- _Supplied material_:
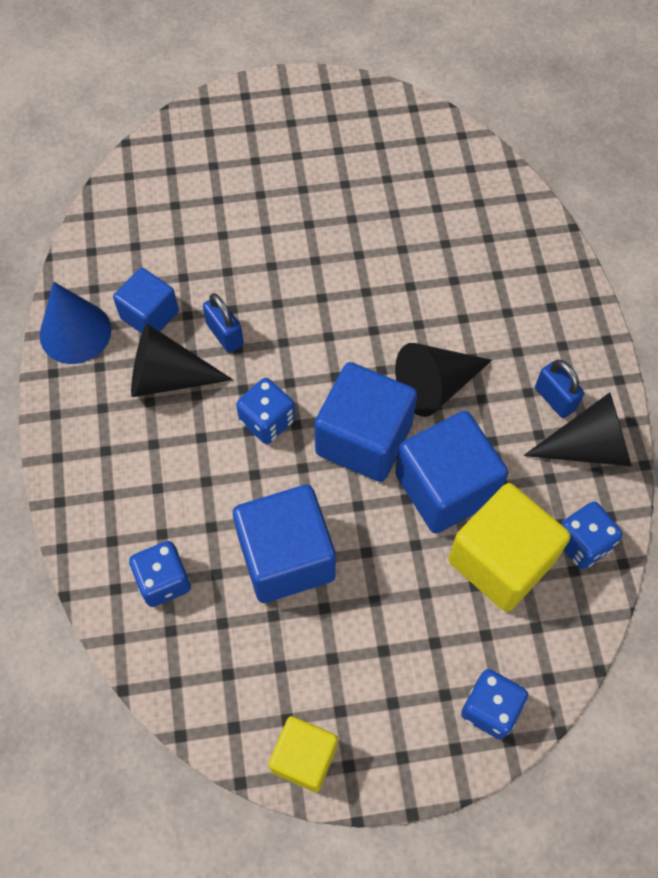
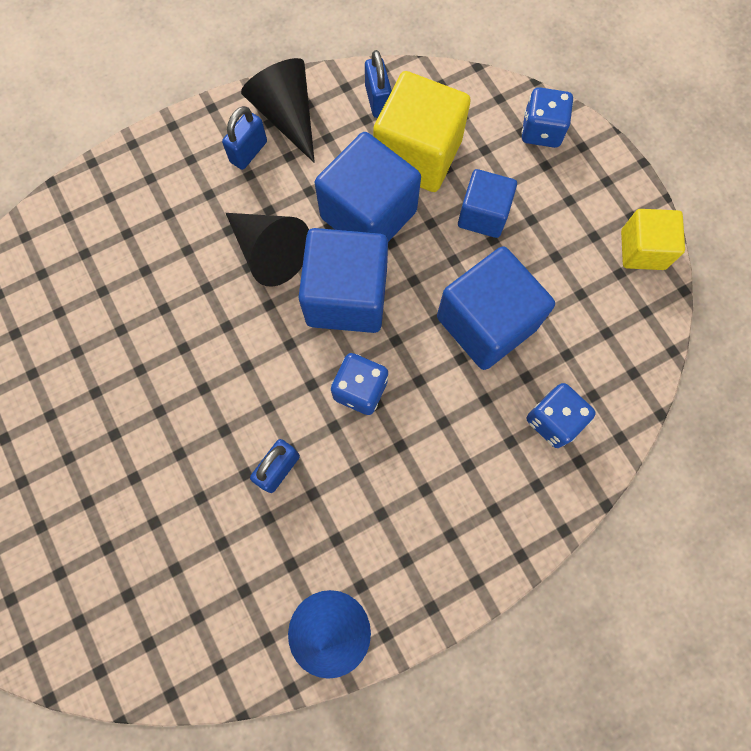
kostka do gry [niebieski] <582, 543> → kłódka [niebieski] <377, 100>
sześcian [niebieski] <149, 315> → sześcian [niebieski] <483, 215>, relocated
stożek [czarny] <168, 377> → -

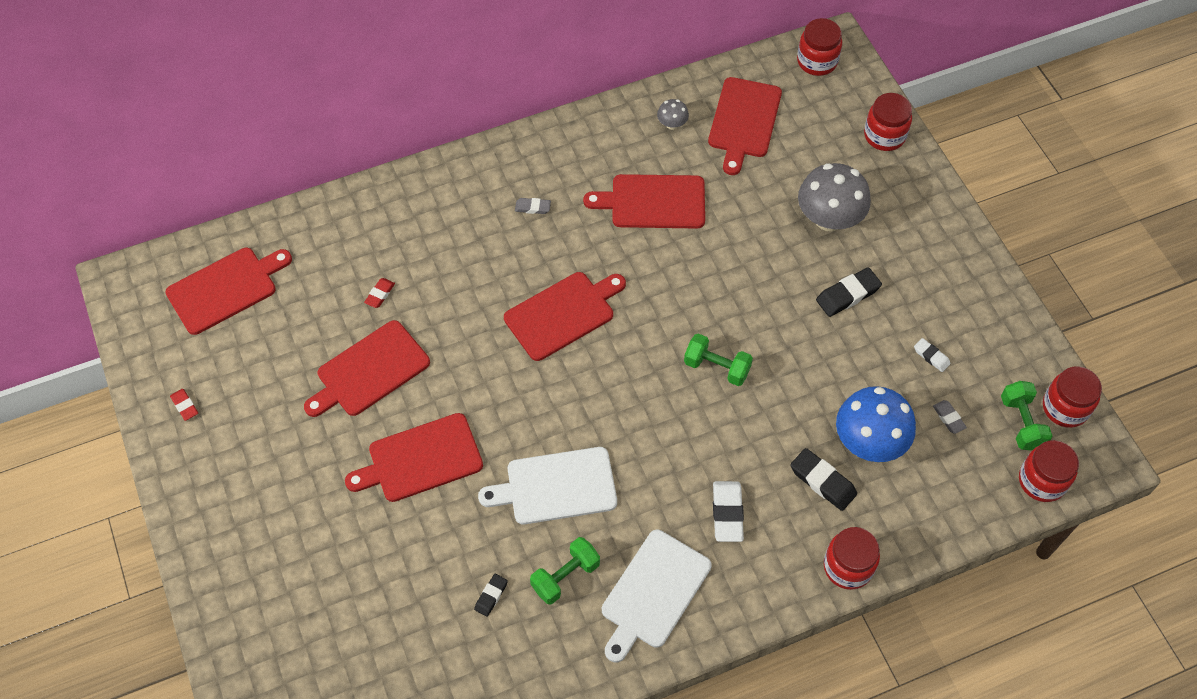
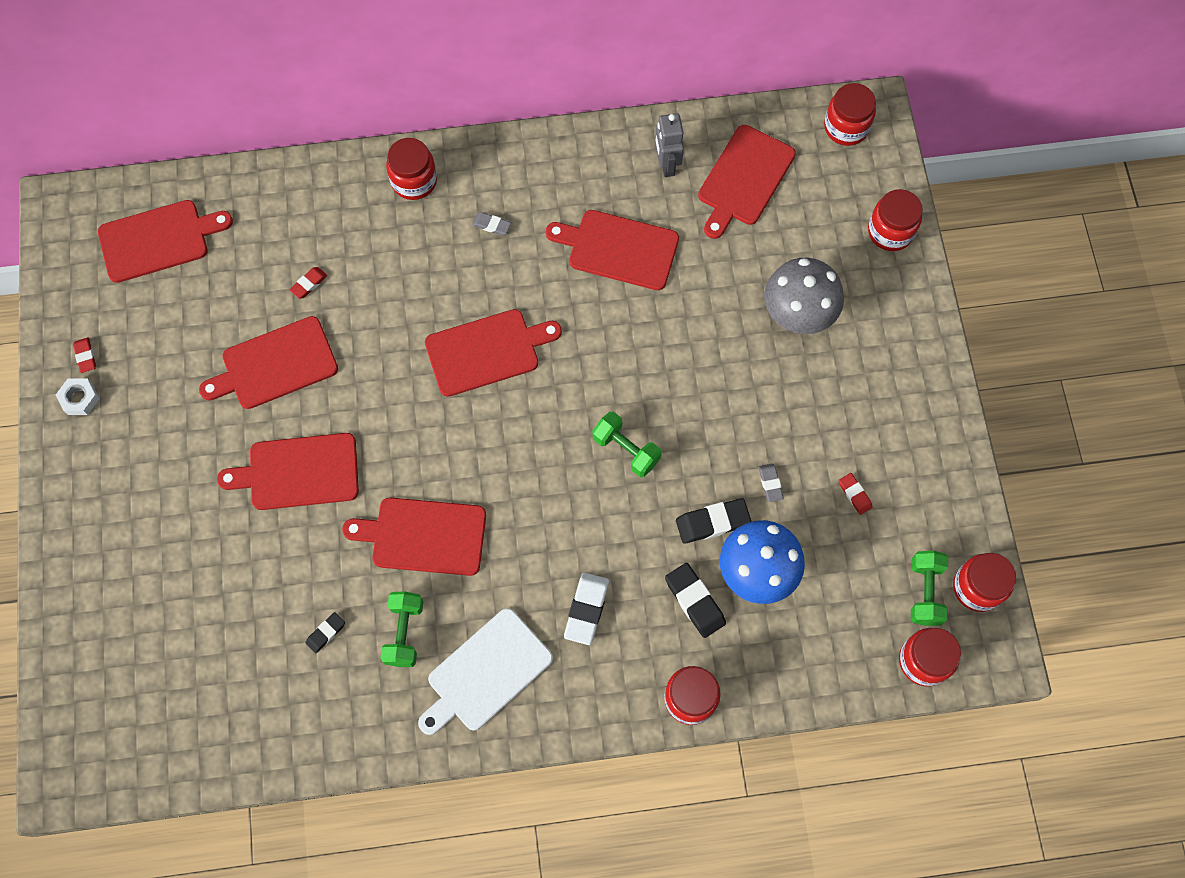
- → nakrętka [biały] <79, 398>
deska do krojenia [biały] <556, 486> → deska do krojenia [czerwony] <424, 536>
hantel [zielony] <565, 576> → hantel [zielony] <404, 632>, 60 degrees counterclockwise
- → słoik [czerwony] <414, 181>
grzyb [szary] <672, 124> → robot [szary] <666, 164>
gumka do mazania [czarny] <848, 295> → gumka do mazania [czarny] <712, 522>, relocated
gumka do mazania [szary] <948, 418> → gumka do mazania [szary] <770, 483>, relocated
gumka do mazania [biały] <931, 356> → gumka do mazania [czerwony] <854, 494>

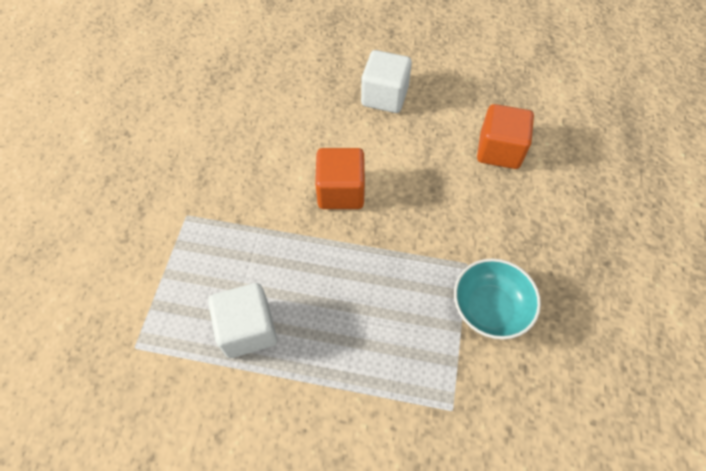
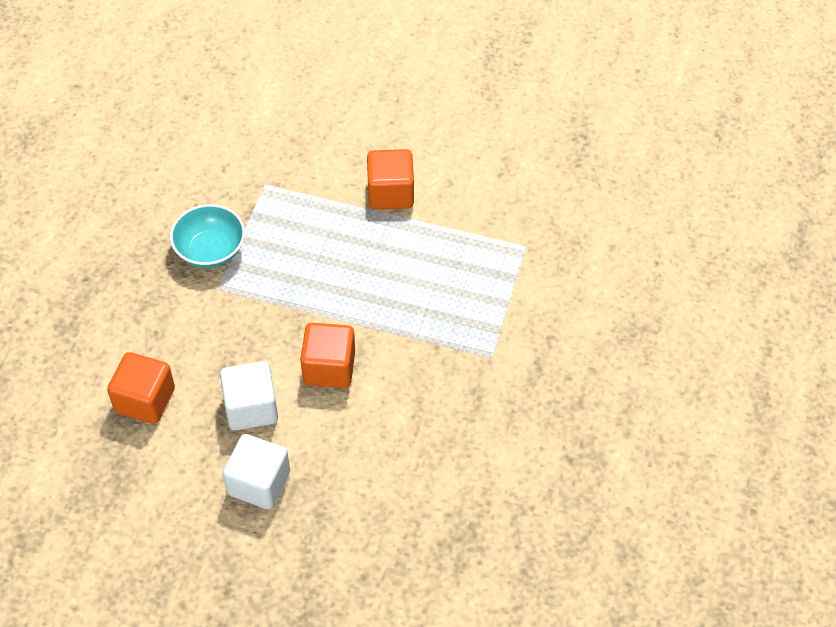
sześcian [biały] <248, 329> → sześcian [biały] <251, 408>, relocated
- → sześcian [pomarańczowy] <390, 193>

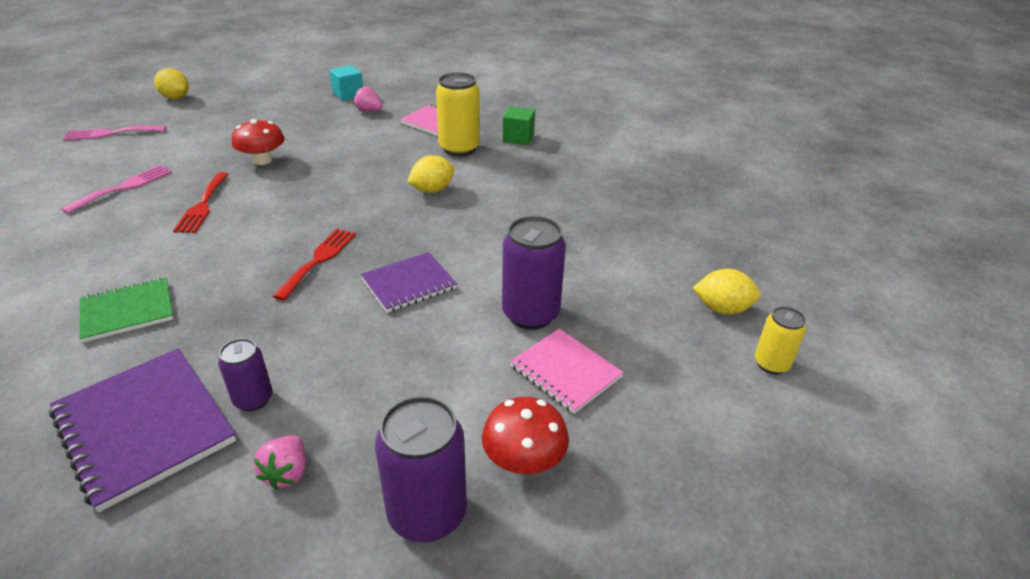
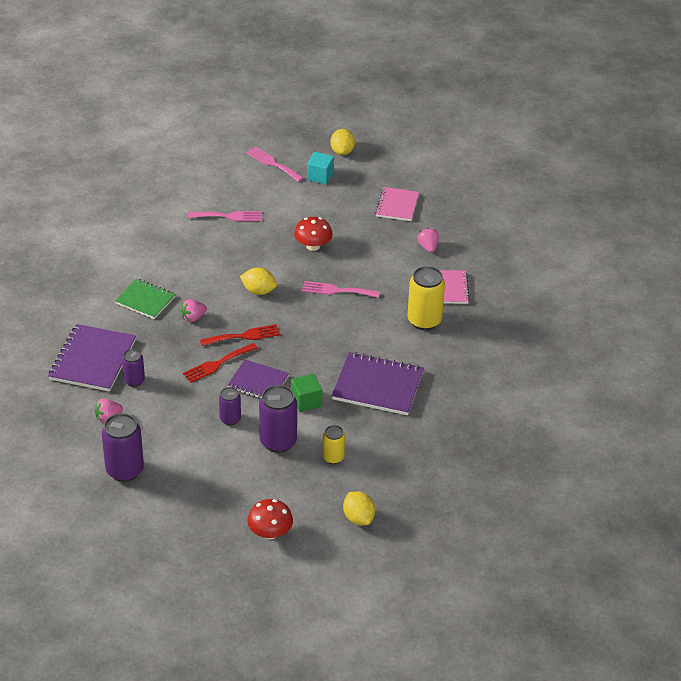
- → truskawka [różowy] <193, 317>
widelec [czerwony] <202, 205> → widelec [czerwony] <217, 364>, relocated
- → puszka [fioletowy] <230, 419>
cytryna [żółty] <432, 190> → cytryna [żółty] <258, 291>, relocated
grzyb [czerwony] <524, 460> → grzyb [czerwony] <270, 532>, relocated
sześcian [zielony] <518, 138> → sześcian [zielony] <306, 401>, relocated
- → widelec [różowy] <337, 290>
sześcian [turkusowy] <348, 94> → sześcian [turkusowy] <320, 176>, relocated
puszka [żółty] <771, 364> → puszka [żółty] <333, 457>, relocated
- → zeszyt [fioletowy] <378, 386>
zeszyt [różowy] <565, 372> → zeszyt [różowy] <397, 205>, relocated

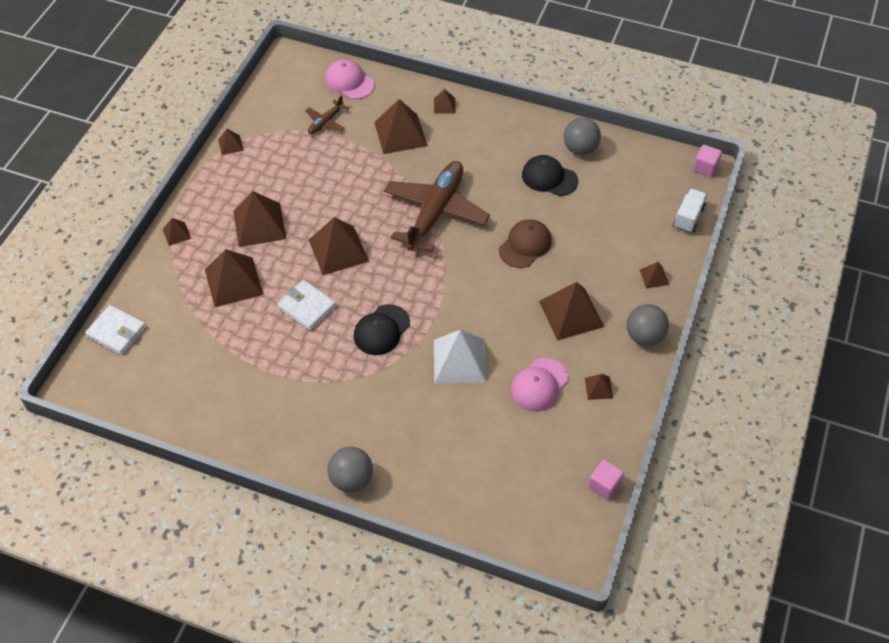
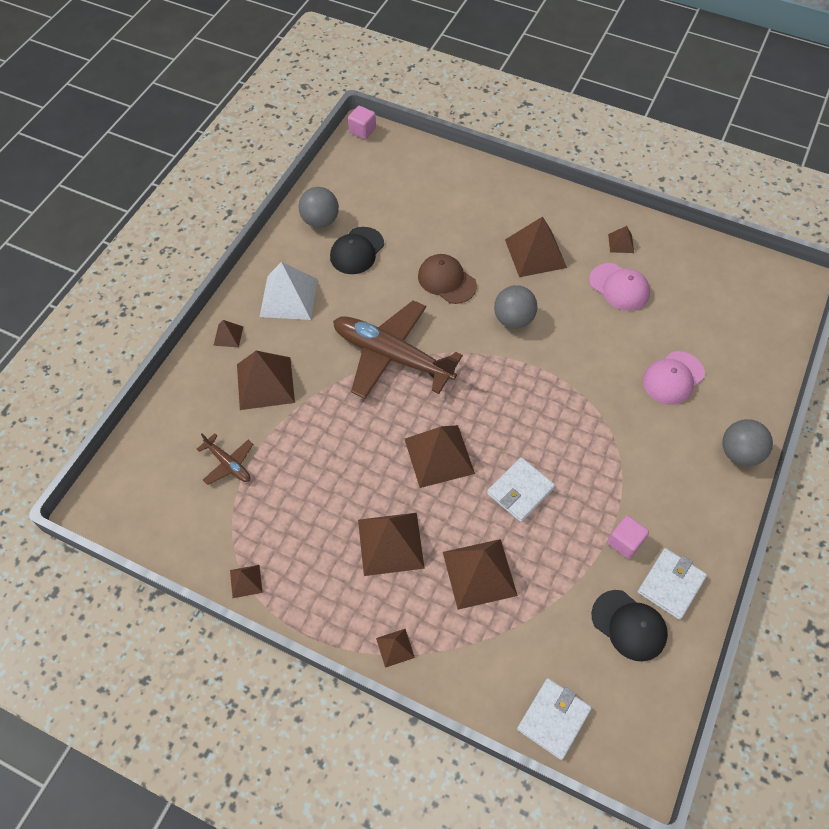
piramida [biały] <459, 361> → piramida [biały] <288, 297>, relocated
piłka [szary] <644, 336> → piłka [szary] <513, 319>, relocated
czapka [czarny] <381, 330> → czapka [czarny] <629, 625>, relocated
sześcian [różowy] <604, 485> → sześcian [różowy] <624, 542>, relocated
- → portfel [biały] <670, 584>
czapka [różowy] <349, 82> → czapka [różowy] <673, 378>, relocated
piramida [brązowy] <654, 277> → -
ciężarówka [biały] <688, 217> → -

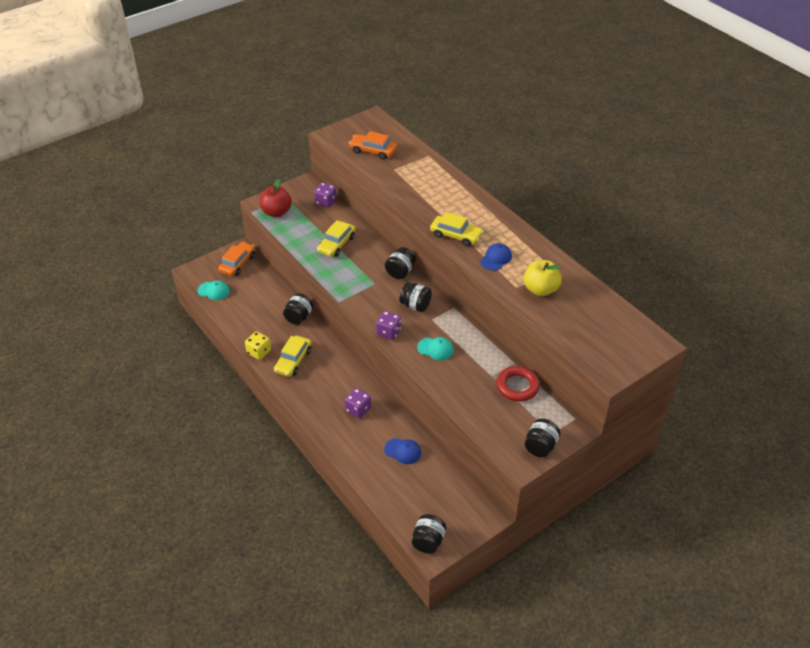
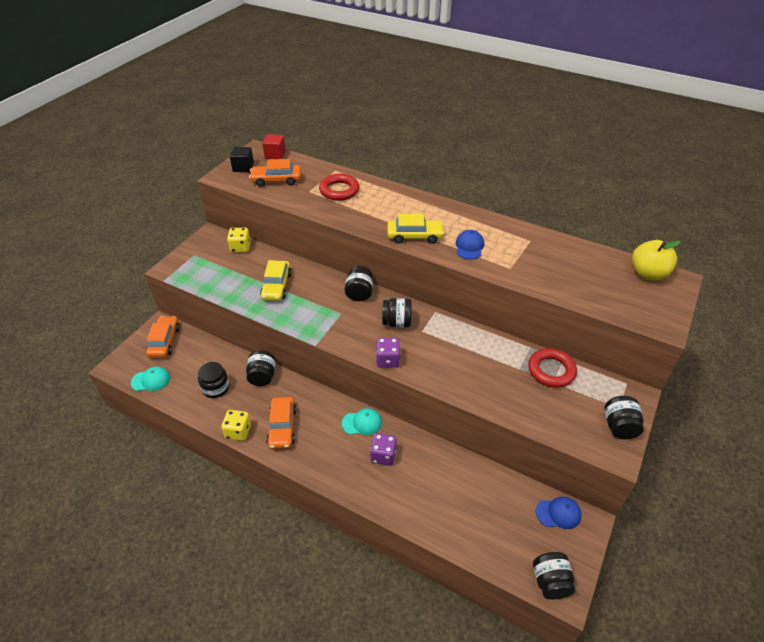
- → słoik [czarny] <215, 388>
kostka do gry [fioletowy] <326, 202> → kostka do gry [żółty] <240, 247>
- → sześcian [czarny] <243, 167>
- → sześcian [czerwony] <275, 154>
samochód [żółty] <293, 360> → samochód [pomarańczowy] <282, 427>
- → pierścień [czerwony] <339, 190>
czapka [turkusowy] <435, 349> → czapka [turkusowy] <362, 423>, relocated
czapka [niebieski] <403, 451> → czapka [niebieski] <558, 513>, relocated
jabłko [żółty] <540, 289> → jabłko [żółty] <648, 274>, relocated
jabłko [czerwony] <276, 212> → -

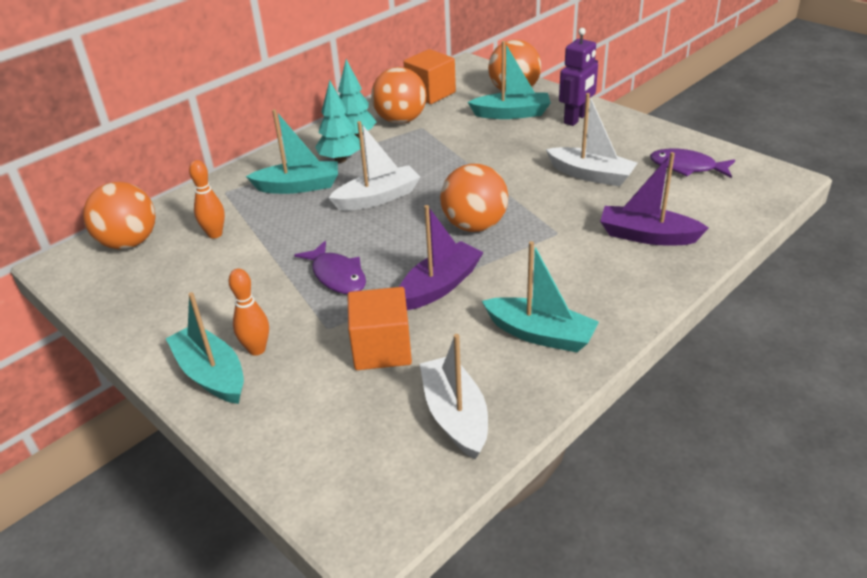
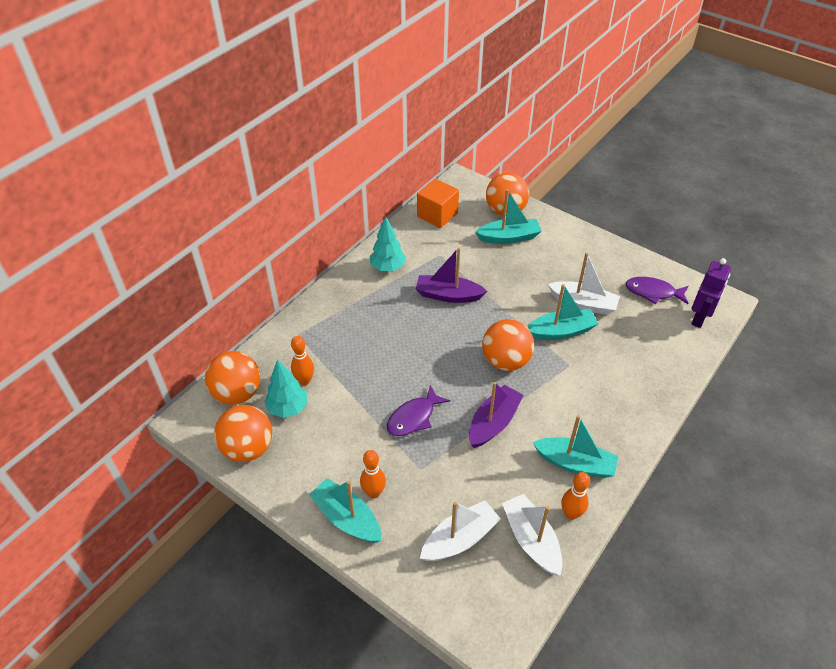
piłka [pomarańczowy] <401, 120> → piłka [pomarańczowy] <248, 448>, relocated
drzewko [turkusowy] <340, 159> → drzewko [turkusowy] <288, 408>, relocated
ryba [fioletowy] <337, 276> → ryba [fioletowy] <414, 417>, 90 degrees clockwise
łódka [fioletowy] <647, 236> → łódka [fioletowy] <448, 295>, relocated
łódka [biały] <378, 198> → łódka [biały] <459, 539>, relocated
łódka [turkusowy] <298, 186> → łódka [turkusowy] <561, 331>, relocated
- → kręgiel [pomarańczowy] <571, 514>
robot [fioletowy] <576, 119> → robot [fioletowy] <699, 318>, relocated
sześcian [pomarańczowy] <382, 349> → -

- _What is needed_:
Every line above that holds "słoik" should be copied out.

- _Result of the task_:
- → słoik [czerwony] <414, 181>
- → słoik [czarny] <215, 388>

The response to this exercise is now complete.